**Recorded data**
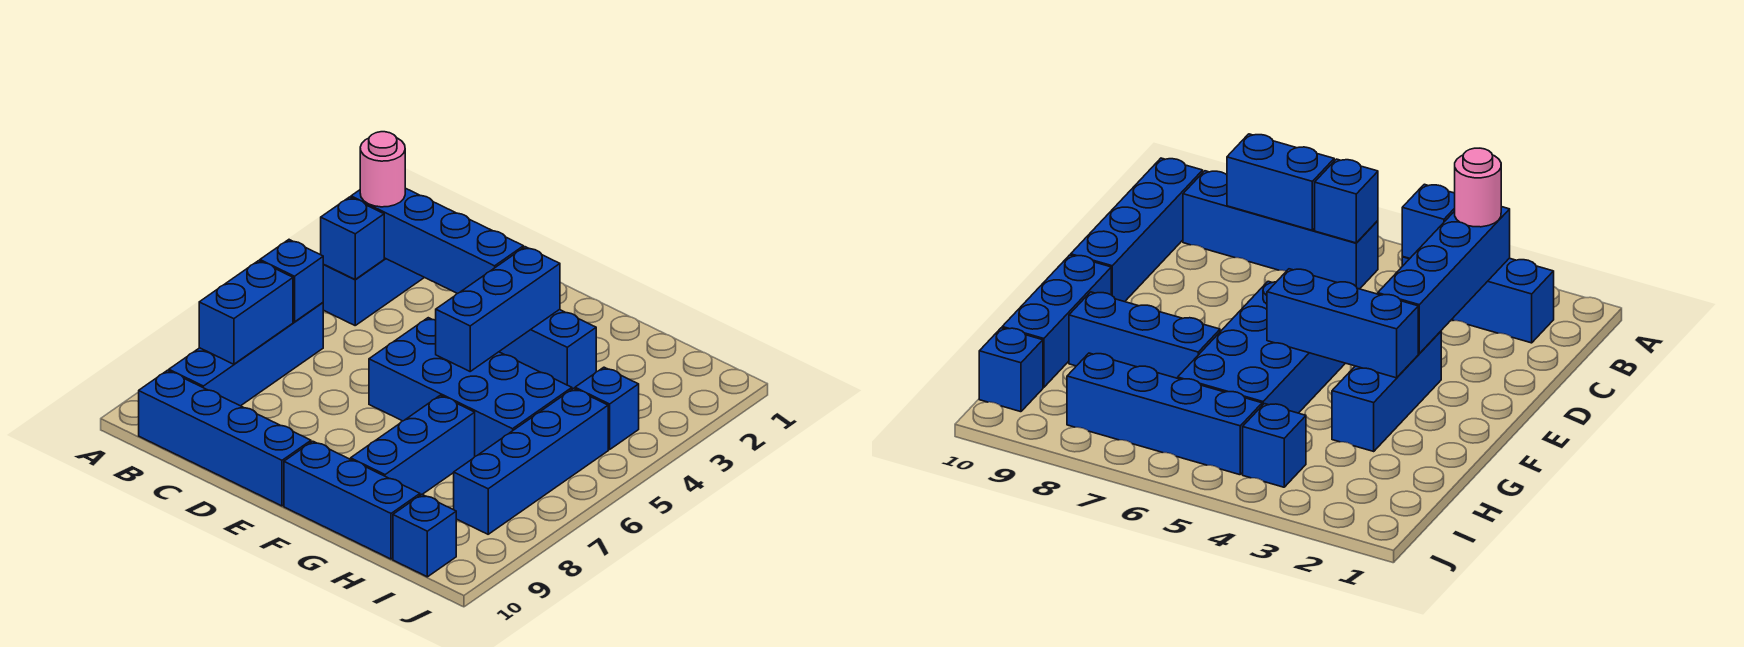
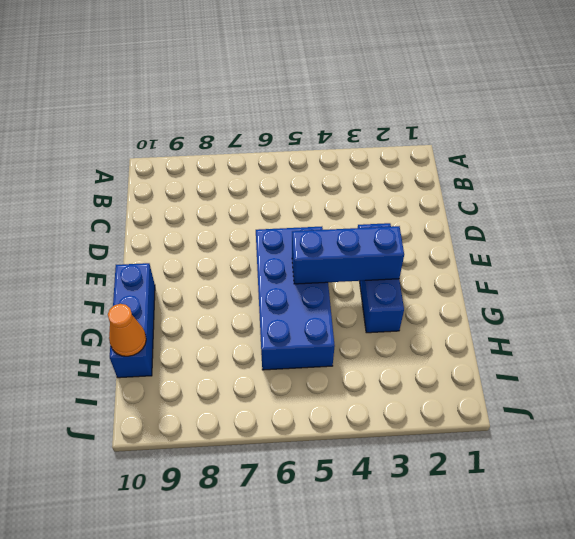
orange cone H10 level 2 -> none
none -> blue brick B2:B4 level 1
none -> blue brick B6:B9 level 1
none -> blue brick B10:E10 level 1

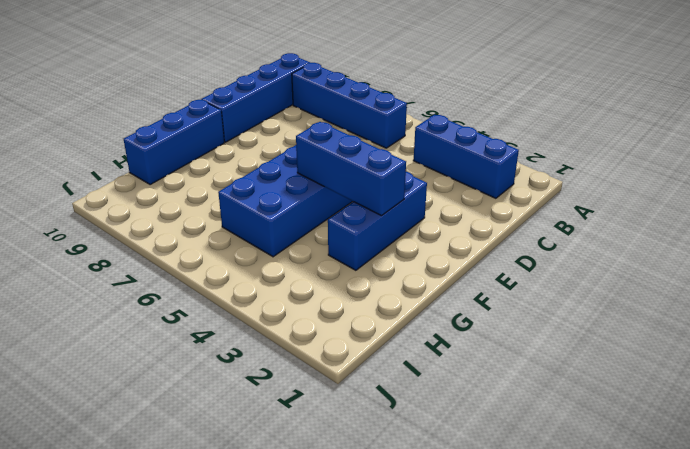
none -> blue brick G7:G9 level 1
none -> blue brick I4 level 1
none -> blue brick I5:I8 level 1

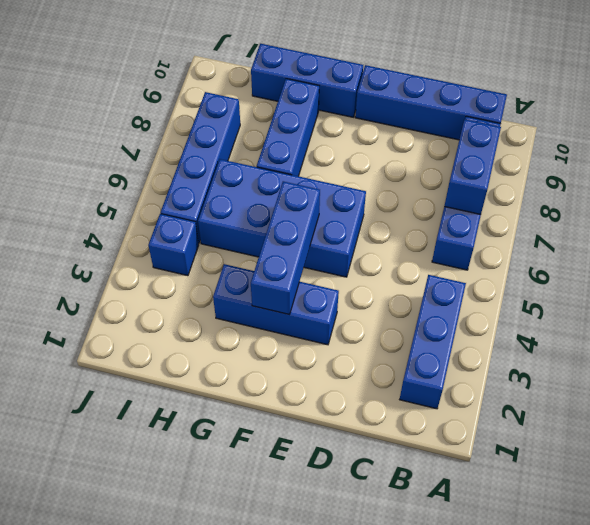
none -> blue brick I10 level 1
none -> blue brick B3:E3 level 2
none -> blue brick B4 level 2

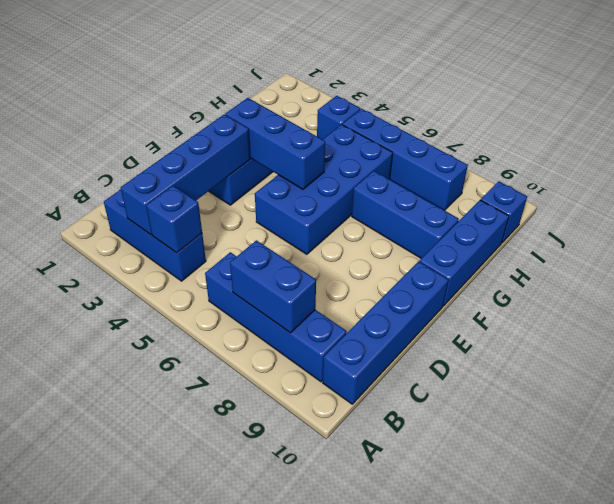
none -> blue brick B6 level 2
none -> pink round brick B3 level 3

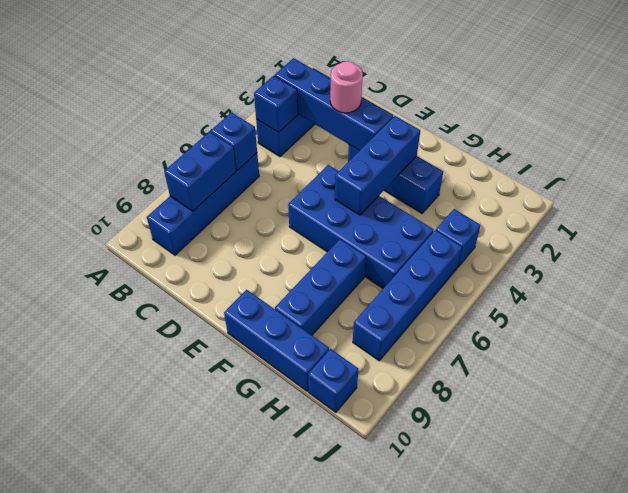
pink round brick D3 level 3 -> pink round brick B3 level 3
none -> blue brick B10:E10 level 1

**Task brief**
Please reproduce each entry above word for word and keep the pictures out of the copy.

**Exercise solution**
orange cone H10 level 2 -> none
none -> blue brick B2:B4 level 1
none -> blue brick B6:B9 level 1
none -> blue brick B10:E10 level 1

none -> blue brick G7:G9 level 1
none -> blue brick I4 level 1
none -> blue brick I5:I8 level 1

none -> blue brick I10 level 1
none -> blue brick B3:E3 level 2
none -> blue brick B4 level 2

none -> blue brick B6 level 2
none -> pink round brick B3 level 3

pink round brick D3 level 3 -> pink round brick B3 level 3
none -> blue brick B10:E10 level 1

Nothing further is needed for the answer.